* **Before-and-after object lists**:
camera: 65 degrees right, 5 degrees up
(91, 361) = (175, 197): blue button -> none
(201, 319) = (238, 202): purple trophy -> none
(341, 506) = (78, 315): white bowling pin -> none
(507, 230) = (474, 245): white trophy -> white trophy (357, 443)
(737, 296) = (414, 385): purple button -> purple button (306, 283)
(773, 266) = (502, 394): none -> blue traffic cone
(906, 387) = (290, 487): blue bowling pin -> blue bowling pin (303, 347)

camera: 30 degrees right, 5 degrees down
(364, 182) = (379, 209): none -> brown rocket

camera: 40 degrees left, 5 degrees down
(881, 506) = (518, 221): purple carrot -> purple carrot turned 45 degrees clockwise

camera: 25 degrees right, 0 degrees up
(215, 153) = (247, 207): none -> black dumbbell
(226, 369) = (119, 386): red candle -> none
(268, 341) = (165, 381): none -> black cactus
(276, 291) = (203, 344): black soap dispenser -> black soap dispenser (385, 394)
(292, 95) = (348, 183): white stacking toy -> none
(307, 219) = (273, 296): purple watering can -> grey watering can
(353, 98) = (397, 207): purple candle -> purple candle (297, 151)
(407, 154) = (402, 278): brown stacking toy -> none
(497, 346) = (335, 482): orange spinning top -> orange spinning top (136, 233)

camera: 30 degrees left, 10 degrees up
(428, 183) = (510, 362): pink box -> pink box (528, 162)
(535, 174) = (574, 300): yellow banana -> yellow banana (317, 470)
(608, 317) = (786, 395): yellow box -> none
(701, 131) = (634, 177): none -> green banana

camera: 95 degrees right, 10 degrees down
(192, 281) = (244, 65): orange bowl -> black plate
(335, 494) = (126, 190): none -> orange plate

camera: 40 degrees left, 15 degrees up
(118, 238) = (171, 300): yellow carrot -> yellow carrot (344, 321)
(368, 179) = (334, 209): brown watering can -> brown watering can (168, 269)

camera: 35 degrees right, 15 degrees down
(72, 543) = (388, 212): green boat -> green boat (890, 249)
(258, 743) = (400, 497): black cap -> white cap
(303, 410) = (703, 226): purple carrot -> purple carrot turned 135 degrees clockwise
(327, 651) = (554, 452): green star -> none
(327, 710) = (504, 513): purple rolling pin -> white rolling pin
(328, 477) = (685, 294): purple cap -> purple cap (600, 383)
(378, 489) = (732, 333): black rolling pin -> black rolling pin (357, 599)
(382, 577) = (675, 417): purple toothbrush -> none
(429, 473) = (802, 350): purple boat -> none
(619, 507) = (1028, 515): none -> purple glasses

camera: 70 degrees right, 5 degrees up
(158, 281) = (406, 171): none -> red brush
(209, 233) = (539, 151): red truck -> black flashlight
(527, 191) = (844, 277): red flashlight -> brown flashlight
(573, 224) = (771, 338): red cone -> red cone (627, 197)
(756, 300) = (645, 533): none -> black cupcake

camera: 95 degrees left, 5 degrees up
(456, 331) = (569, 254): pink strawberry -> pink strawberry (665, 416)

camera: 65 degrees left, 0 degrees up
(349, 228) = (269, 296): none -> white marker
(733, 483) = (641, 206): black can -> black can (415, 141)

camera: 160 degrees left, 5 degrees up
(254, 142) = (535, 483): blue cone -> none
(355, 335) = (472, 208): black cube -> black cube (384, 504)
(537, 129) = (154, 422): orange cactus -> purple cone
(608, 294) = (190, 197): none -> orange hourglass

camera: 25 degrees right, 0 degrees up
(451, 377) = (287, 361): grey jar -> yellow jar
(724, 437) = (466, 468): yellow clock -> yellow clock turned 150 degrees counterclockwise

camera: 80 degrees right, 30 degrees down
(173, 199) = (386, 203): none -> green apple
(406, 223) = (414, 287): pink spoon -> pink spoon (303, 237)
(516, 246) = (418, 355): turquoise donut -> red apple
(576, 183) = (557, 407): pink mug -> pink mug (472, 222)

* **WORK INSTRUCTION**:
Word for word, return each of the entries shown above.

* **WRITTEN SOLUTION**:
camera: 65 degrees right, 5 degrees up
(91, 361) = (175, 197): blue button -> none
(201, 319) = (238, 202): purple trophy -> none
(341, 506) = (78, 315): white bowling pin -> none
(507, 230) = (474, 245): white trophy -> white trophy (357, 443)
(737, 296) = (414, 385): purple button -> purple button (306, 283)
(773, 266) = (502, 394): none -> blue traffic cone
(906, 387) = (290, 487): blue bowling pin -> blue bowling pin (303, 347)

camera: 30 degrees right, 5 degrees down
(364, 182) = (379, 209): none -> brown rocket

camera: 40 degrees left, 5 degrees down
(881, 506) = (518, 221): purple carrot -> purple carrot turned 45 degrees clockwise

camera: 25 degrees right, 0 degrees up
(215, 153) = (247, 207): none -> black dumbbell
(226, 369) = (119, 386): red candle -> none
(268, 341) = (165, 381): none -> black cactus
(276, 291) = (203, 344): black soap dispenser -> black soap dispenser (385, 394)
(292, 95) = (348, 183): white stacking toy -> none
(307, 219) = (273, 296): purple watering can -> grey watering can
(353, 98) = (397, 207): purple candle -> purple candle (297, 151)
(407, 154) = (402, 278): brown stacking toy -> none
(497, 346) = (335, 482): orange spinning top -> orange spinning top (136, 233)

camera: 30 degrees left, 10 degrees up
(428, 183) = (510, 362): pink box -> pink box (528, 162)
(535, 174) = (574, 300): yellow banana -> yellow banana (317, 470)
(608, 317) = (786, 395): yellow box -> none
(701, 131) = (634, 177): none -> green banana

camera: 95 degrees right, 10 degrees down
(192, 281) = (244, 65): orange bowl -> black plate
(335, 494) = (126, 190): none -> orange plate

camera: 40 degrees left, 15 degrees up
(118, 238) = (171, 300): yellow carrot -> yellow carrot (344, 321)
(368, 179) = (334, 209): brown watering can -> brown watering can (168, 269)

camera: 35 degrees right, 15 degrees down
(72, 543) = (388, 212): green boat -> green boat (890, 249)
(258, 743) = (400, 497): black cap -> white cap
(303, 410) = (703, 226): purple carrot -> purple carrot turned 135 degrees clockwise
(327, 651) = (554, 452): green star -> none
(327, 710) = (504, 513): purple rolling pin -> white rolling pin
(328, 477) = (685, 294): purple cap -> purple cap (600, 383)
(378, 489) = (732, 333): black rolling pin -> black rolling pin (357, 599)
(382, 577) = (675, 417): purple toothbrush -> none
(429, 473) = (802, 350): purple boat -> none
(619, 507) = (1028, 515): none -> purple glasses

camera: 70 degrees right, 5 degrees up
(158, 281) = (406, 171): none -> red brush
(209, 233) = (539, 151): red truck -> black flashlight
(527, 191) = (844, 277): red flashlight -> brown flashlight
(573, 224) = (771, 338): red cone -> red cone (627, 197)
(756, 300) = (645, 533): none -> black cupcake

camera: 95 degrees left, 5 degrees up
(456, 331) = (569, 254): pink strawberry -> pink strawberry (665, 416)

camera: 65 degrees left, 0 degrees up
(349, 228) = (269, 296): none -> white marker
(733, 483) = (641, 206): black can -> black can (415, 141)

camera: 160 degrees left, 5 degrees up
(254, 142) = (535, 483): blue cone -> none
(355, 335) = (472, 208): black cube -> black cube (384, 504)
(537, 129) = (154, 422): orange cactus -> purple cone
(608, 294) = (190, 197): none -> orange hourglass

camera: 25 degrees right, 0 degrees up
(451, 377) = (287, 361): grey jar -> yellow jar
(724, 437) = (466, 468): yellow clock -> yellow clock turned 150 degrees counterclockwise

camera: 80 degrees right, 30 degrees down
(173, 199) = (386, 203): none -> green apple
(406, 223) = (414, 287): pink spoon -> pink spoon (303, 237)
(516, 246) = (418, 355): turquoise donut -> red apple
(576, 183) = (557, 407): pink mug -> pink mug (472, 222)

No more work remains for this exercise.